## ABOUT THIS TASK
Could you write out every entry exactly as it stands?
MATERIAL FOR THIS EXERCISE START
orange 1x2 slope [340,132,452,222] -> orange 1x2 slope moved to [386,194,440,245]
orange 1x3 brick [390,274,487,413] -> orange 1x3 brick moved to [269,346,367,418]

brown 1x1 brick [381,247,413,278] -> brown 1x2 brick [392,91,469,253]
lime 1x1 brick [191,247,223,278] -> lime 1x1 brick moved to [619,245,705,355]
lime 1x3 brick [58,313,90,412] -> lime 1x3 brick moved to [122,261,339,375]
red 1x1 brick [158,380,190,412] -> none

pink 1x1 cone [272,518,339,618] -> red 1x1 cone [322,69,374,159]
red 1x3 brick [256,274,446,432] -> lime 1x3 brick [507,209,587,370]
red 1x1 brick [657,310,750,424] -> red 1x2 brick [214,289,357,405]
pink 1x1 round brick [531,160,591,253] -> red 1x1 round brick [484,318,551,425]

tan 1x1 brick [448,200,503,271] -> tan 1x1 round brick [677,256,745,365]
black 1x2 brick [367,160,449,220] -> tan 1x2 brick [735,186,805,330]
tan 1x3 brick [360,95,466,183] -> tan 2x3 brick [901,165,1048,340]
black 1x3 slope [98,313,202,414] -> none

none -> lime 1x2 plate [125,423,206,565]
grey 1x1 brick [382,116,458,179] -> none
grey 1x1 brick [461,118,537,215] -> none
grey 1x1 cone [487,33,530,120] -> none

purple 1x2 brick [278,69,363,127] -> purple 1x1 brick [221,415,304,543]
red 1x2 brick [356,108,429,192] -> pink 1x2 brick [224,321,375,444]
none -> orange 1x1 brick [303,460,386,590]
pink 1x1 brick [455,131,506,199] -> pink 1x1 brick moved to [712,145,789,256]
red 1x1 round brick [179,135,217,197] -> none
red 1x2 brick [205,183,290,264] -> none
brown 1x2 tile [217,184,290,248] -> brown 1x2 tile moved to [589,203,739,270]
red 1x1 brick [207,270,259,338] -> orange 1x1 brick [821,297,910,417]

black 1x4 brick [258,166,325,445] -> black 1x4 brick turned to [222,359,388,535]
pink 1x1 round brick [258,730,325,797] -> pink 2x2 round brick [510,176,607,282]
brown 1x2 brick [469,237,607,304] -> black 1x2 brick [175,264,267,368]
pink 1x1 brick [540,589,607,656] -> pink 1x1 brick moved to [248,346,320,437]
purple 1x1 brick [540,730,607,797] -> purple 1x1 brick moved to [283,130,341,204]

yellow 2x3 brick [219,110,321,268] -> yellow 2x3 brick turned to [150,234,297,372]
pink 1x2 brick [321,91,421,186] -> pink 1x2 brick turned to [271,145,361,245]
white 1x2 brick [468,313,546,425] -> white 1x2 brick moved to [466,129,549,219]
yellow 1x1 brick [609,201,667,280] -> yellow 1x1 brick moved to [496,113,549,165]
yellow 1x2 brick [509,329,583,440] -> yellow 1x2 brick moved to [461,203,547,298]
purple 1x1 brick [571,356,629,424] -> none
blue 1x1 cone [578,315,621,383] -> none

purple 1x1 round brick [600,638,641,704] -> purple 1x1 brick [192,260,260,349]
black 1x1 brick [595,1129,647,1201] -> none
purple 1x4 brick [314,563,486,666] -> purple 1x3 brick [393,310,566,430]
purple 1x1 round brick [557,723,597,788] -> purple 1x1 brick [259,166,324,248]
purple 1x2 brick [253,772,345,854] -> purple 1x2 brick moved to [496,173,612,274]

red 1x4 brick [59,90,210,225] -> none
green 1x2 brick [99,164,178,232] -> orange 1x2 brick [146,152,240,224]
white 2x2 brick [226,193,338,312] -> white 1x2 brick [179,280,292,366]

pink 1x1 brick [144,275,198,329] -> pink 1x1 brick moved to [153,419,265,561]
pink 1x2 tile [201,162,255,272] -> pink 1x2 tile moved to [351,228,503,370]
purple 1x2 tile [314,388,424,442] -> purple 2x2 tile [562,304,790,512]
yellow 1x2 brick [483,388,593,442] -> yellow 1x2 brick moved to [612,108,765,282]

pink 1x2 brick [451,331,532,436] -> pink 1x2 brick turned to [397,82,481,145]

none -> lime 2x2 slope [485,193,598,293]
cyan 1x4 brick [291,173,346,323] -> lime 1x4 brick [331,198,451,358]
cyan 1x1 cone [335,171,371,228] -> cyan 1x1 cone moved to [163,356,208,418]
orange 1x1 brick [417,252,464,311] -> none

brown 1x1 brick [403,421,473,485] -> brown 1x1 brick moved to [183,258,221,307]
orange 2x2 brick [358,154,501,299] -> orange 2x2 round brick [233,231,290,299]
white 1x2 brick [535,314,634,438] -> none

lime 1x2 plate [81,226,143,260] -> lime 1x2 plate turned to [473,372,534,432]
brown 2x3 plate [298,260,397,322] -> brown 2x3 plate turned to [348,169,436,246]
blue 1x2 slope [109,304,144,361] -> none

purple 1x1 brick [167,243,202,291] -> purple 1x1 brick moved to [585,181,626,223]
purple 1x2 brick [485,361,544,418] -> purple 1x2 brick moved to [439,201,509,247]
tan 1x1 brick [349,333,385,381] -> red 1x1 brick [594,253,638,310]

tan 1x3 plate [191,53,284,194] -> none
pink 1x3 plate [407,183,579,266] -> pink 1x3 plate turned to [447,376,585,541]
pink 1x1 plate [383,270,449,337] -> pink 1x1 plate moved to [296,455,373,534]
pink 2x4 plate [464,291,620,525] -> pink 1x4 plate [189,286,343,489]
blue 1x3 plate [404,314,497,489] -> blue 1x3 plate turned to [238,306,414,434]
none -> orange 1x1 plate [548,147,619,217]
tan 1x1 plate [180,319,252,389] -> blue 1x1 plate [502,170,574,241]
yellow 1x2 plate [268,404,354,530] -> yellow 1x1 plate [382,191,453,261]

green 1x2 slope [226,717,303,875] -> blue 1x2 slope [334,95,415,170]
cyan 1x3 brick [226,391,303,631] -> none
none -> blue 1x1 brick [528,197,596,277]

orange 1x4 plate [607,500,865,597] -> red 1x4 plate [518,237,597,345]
MATERIAL FOR THIS EXERCISE END
## RESULT OF THIS TASK
orange 1x2 slope [340,132,452,222] -> orange 1x2 slope moved to [386,194,440,245]
orange 1x3 brick [390,274,487,413] -> orange 1x3 brick moved to [269,346,367,418]

brown 1x1 brick [381,247,413,278] -> brown 1x2 brick [392,91,469,253]
lime 1x1 brick [191,247,223,278] -> lime 1x1 brick moved to [619,245,705,355]
lime 1x3 brick [58,313,90,412] -> lime 1x3 brick moved to [122,261,339,375]
red 1x1 brick [158,380,190,412] -> none

pink 1x1 cone [272,518,339,618] -> red 1x1 cone [322,69,374,159]
red 1x3 brick [256,274,446,432] -> lime 1x3 brick [507,209,587,370]
red 1x1 brick [657,310,750,424] -> red 1x2 brick [214,289,357,405]
pink 1x1 round brick [531,160,591,253] -> red 1x1 round brick [484,318,551,425]

tan 1x1 brick [448,200,503,271] -> tan 1x1 round brick [677,256,745,365]
black 1x2 brick [367,160,449,220] -> tan 1x2 brick [735,186,805,330]
tan 1x3 brick [360,95,466,183] -> tan 2x3 brick [901,165,1048,340]
black 1x3 slope [98,313,202,414] -> none

none -> lime 1x2 plate [125,423,206,565]
grey 1x1 brick [382,116,458,179] -> none
grey 1x1 brick [461,118,537,215] -> none
grey 1x1 cone [487,33,530,120] -> none

purple 1x2 brick [278,69,363,127] -> purple 1x1 brick [221,415,304,543]
red 1x2 brick [356,108,429,192] -> pink 1x2 brick [224,321,375,444]
none -> orange 1x1 brick [303,460,386,590]
pink 1x1 brick [455,131,506,199] -> pink 1x1 brick moved to [712,145,789,256]
red 1x1 round brick [179,135,217,197] -> none
red 1x2 brick [205,183,290,264] -> none
brown 1x2 tile [217,184,290,248] -> brown 1x2 tile moved to [589,203,739,270]
red 1x1 brick [207,270,259,338] -> orange 1x1 brick [821,297,910,417]

black 1x4 brick [258,166,325,445] -> black 1x4 brick turned to [222,359,388,535]
pink 1x1 round brick [258,730,325,797] -> pink 2x2 round brick [510,176,607,282]
brown 1x2 brick [469,237,607,304] -> black 1x2 brick [175,264,267,368]
pink 1x1 brick [540,589,607,656] -> pink 1x1 brick moved to [248,346,320,437]
purple 1x1 brick [540,730,607,797] -> purple 1x1 brick moved to [283,130,341,204]

yellow 2x3 brick [219,110,321,268] -> yellow 2x3 brick turned to [150,234,297,372]
pink 1x2 brick [321,91,421,186] -> pink 1x2 brick turned to [271,145,361,245]
white 1x2 brick [468,313,546,425] -> white 1x2 brick moved to [466,129,549,219]
yellow 1x1 brick [609,201,667,280] -> yellow 1x1 brick moved to [496,113,549,165]
yellow 1x2 brick [509,329,583,440] -> yellow 1x2 brick moved to [461,203,547,298]
purple 1x1 brick [571,356,629,424] -> none
blue 1x1 cone [578,315,621,383] -> none

purple 1x1 round brick [600,638,641,704] -> purple 1x1 brick [192,260,260,349]
black 1x1 brick [595,1129,647,1201] -> none
purple 1x4 brick [314,563,486,666] -> purple 1x3 brick [393,310,566,430]
purple 1x1 round brick [557,723,597,788] -> purple 1x1 brick [259,166,324,248]
purple 1x2 brick [253,772,345,854] -> purple 1x2 brick moved to [496,173,612,274]

red 1x4 brick [59,90,210,225] -> none
green 1x2 brick [99,164,178,232] -> orange 1x2 brick [146,152,240,224]
white 2x2 brick [226,193,338,312] -> white 1x2 brick [179,280,292,366]

pink 1x1 brick [144,275,198,329] -> pink 1x1 brick moved to [153,419,265,561]
pink 1x2 tile [201,162,255,272] -> pink 1x2 tile moved to [351,228,503,370]
purple 1x2 tile [314,388,424,442] -> purple 2x2 tile [562,304,790,512]
yellow 1x2 brick [483,388,593,442] -> yellow 1x2 brick moved to [612,108,765,282]

pink 1x2 brick [451,331,532,436] -> pink 1x2 brick turned to [397,82,481,145]

none -> lime 2x2 slope [485,193,598,293]
cyan 1x4 brick [291,173,346,323] -> lime 1x4 brick [331,198,451,358]
cyan 1x1 cone [335,171,371,228] -> cyan 1x1 cone moved to [163,356,208,418]
orange 1x1 brick [417,252,464,311] -> none

brown 1x1 brick [403,421,473,485] -> brown 1x1 brick moved to [183,258,221,307]
orange 2x2 brick [358,154,501,299] -> orange 2x2 round brick [233,231,290,299]
white 1x2 brick [535,314,634,438] -> none

lime 1x2 plate [81,226,143,260] -> lime 1x2 plate turned to [473,372,534,432]
brown 2x3 plate [298,260,397,322] -> brown 2x3 plate turned to [348,169,436,246]
blue 1x2 slope [109,304,144,361] -> none

purple 1x1 brick [167,243,202,291] -> purple 1x1 brick moved to [585,181,626,223]
purple 1x2 brick [485,361,544,418] -> purple 1x2 brick moved to [439,201,509,247]
tan 1x1 brick [349,333,385,381] -> red 1x1 brick [594,253,638,310]

tan 1x3 plate [191,53,284,194] -> none
pink 1x3 plate [407,183,579,266] -> pink 1x3 plate turned to [447,376,585,541]
pink 1x1 plate [383,270,449,337] -> pink 1x1 plate moved to [296,455,373,534]
pink 2x4 plate [464,291,620,525] -> pink 1x4 plate [189,286,343,489]
blue 1x3 plate [404,314,497,489] -> blue 1x3 plate turned to [238,306,414,434]
none -> orange 1x1 plate [548,147,619,217]
tan 1x1 plate [180,319,252,389] -> blue 1x1 plate [502,170,574,241]
yellow 1x2 plate [268,404,354,530] -> yellow 1x1 plate [382,191,453,261]

green 1x2 slope [226,717,303,875] -> blue 1x2 slope [334,95,415,170]
cyan 1x3 brick [226,391,303,631] -> none
none -> blue 1x1 brick [528,197,596,277]

orange 1x4 plate [607,500,865,597] -> red 1x4 plate [518,237,597,345]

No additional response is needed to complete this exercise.